Nothing but the lines below from the one containing "none -> lime brick F12:G13 level 1" through the one containing "none -> white brick A6 level 2" should appear in the answer, exact and without pictures.

Object state change records
§
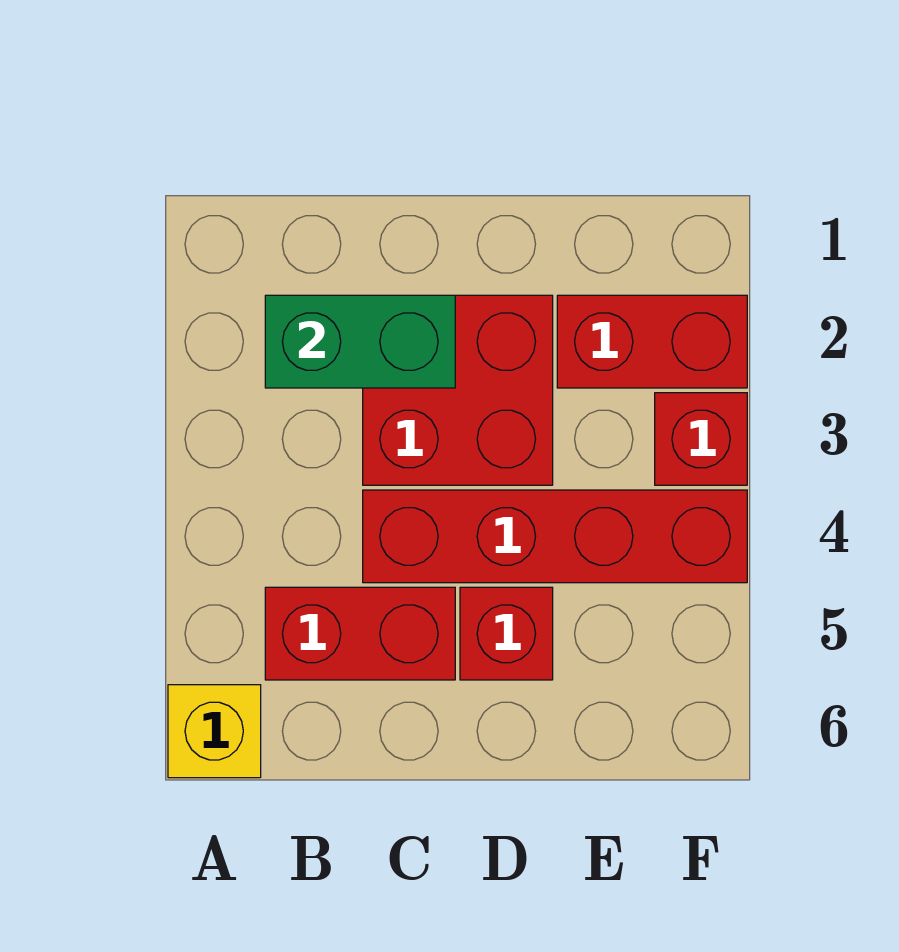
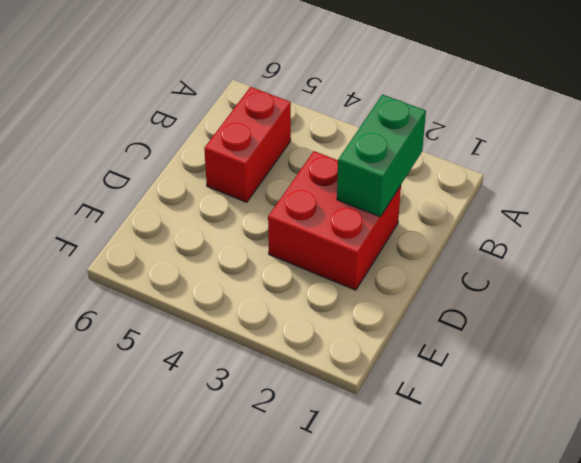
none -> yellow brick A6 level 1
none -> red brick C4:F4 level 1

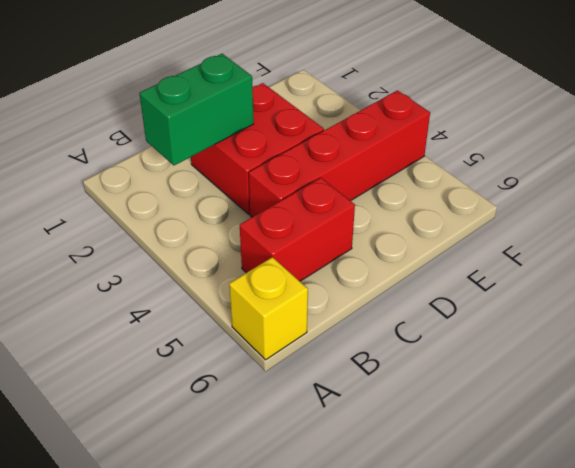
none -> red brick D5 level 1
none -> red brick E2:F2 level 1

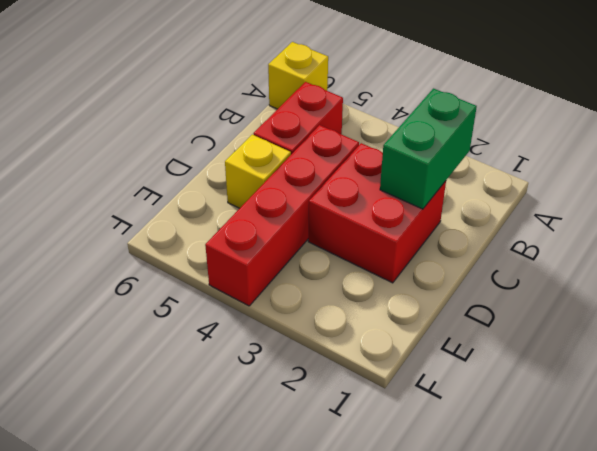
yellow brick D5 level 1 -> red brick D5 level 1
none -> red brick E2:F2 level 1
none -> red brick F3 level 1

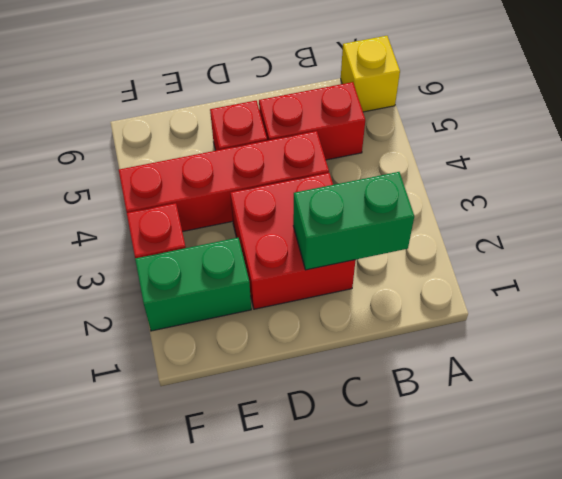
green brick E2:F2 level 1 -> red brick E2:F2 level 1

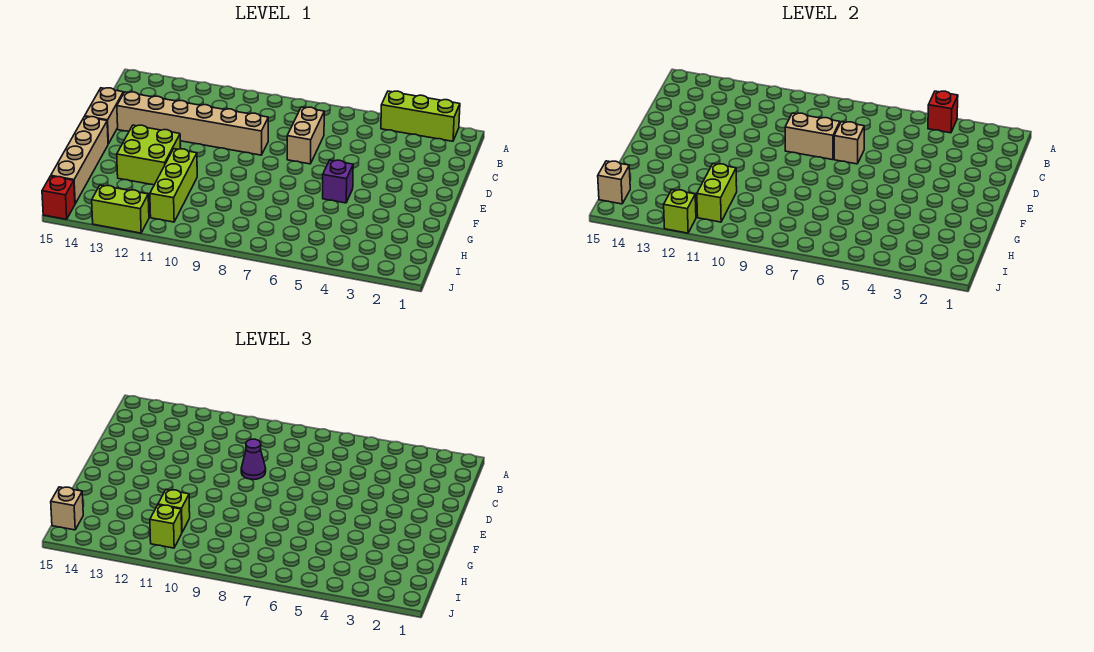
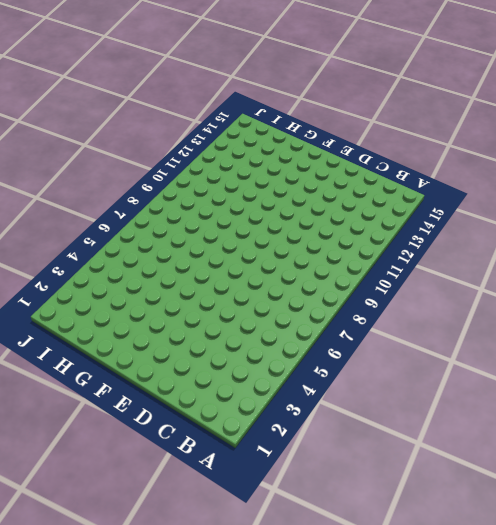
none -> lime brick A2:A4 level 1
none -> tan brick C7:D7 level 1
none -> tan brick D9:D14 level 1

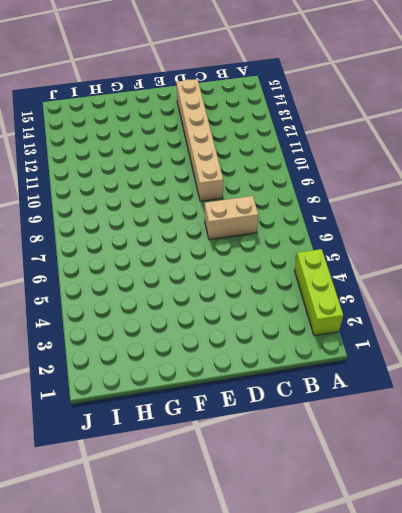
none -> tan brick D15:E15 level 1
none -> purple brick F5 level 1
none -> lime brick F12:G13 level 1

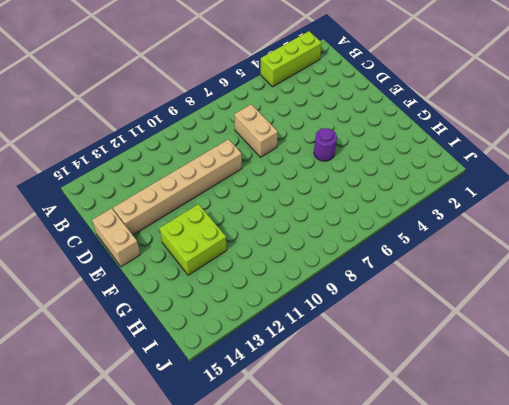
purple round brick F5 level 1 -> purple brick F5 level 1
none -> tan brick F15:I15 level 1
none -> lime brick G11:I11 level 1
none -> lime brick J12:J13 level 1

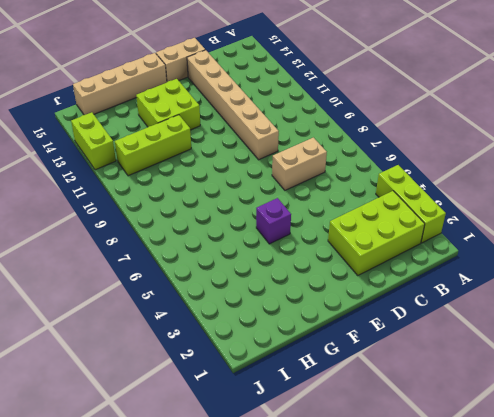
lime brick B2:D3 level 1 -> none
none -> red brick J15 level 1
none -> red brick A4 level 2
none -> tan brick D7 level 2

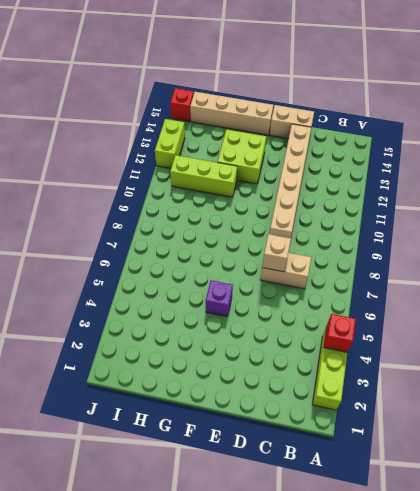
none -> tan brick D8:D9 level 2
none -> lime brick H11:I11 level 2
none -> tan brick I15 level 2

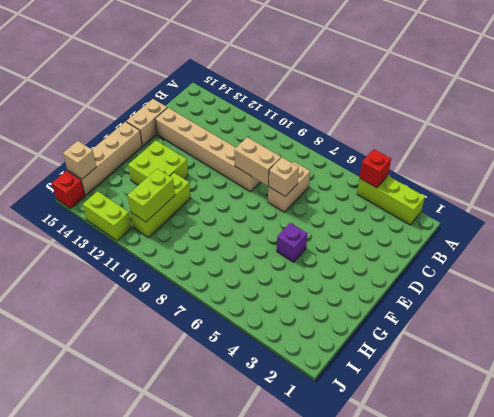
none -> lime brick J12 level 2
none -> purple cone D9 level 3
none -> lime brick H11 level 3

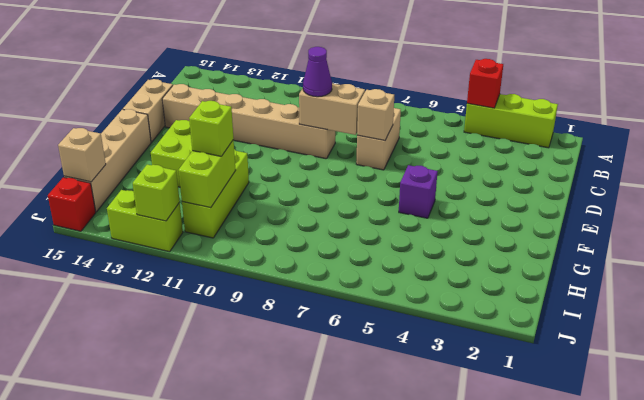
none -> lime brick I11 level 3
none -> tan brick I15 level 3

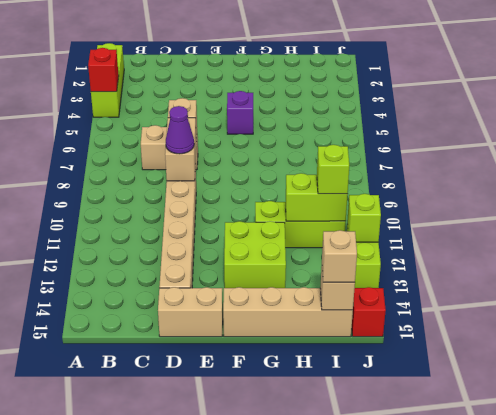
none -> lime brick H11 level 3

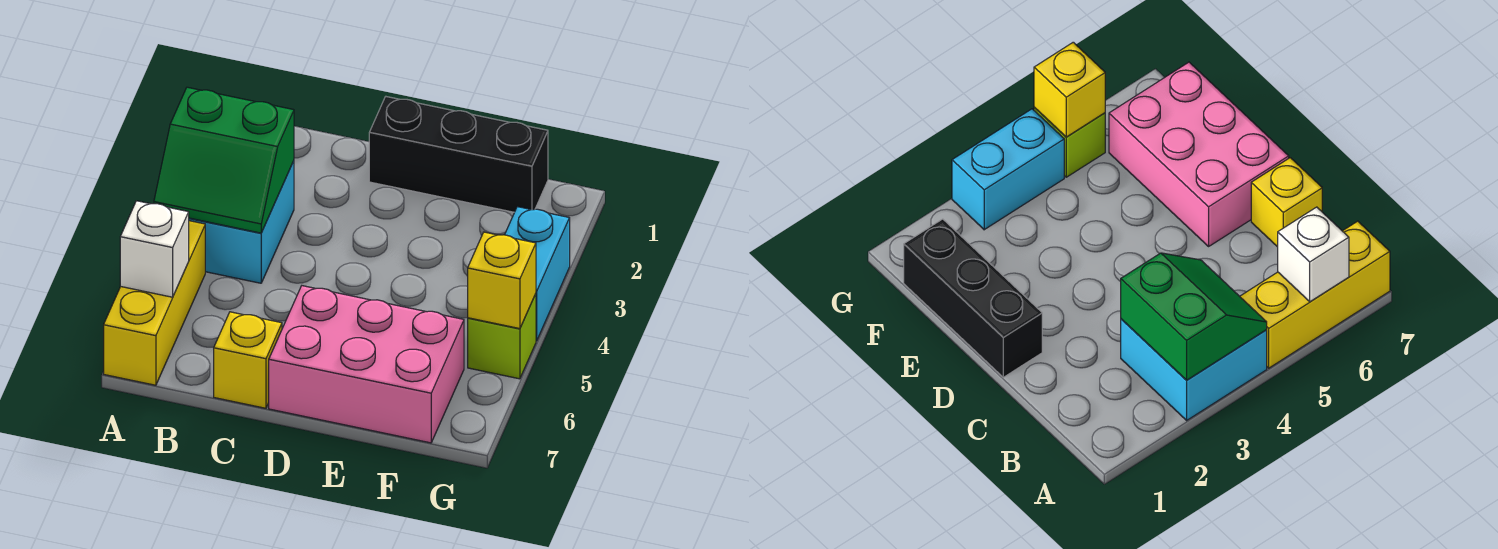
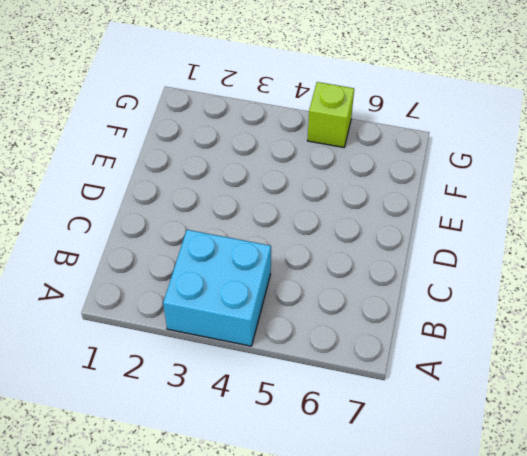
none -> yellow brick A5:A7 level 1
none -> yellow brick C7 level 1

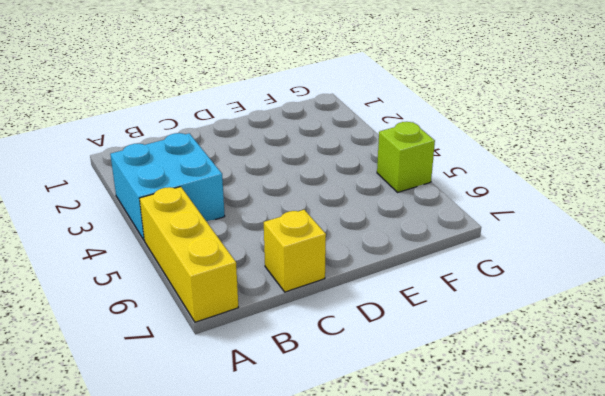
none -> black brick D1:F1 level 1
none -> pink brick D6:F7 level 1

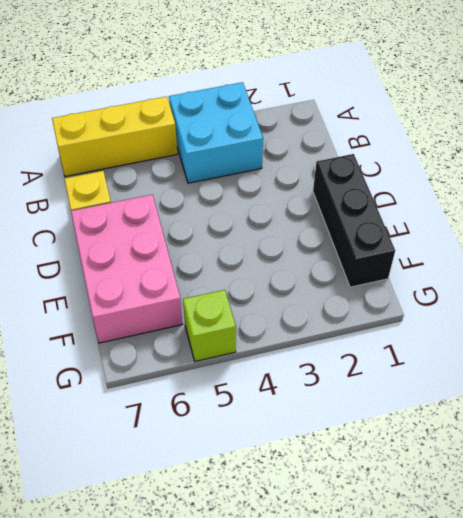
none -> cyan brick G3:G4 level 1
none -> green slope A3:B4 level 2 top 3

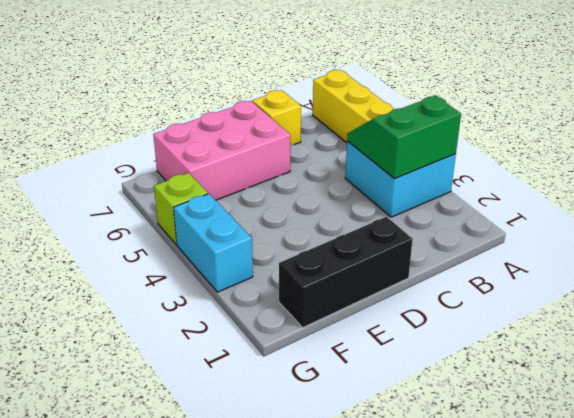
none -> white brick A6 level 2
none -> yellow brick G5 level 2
§
SOLVED PROBLEM
none -> lime brick F12:G13 level 1

purple round brick F5 level 1 -> purple brick F5 level 1
none -> tan brick F15:I15 level 1
none -> lime brick G11:I11 level 1
none -> lime brick J12:J13 level 1

lime brick B2:D3 level 1 -> none
none -> red brick J15 level 1
none -> red brick A4 level 2
none -> tan brick D7 level 2

none -> tan brick D8:D9 level 2
none -> lime brick H11:I11 level 2
none -> tan brick I15 level 2

none -> lime brick J12 level 2
none -> purple cone D9 level 3
none -> lime brick H11 level 3

none -> lime brick I11 level 3
none -> tan brick I15 level 3

none -> lime brick H11 level 3

none -> yellow brick A5:A7 level 1
none -> yellow brick C7 level 1

none -> black brick D1:F1 level 1
none -> pink brick D6:F7 level 1

none -> cyan brick G3:G4 level 1
none -> green slope A3:B4 level 2 top 3

none -> white brick A6 level 2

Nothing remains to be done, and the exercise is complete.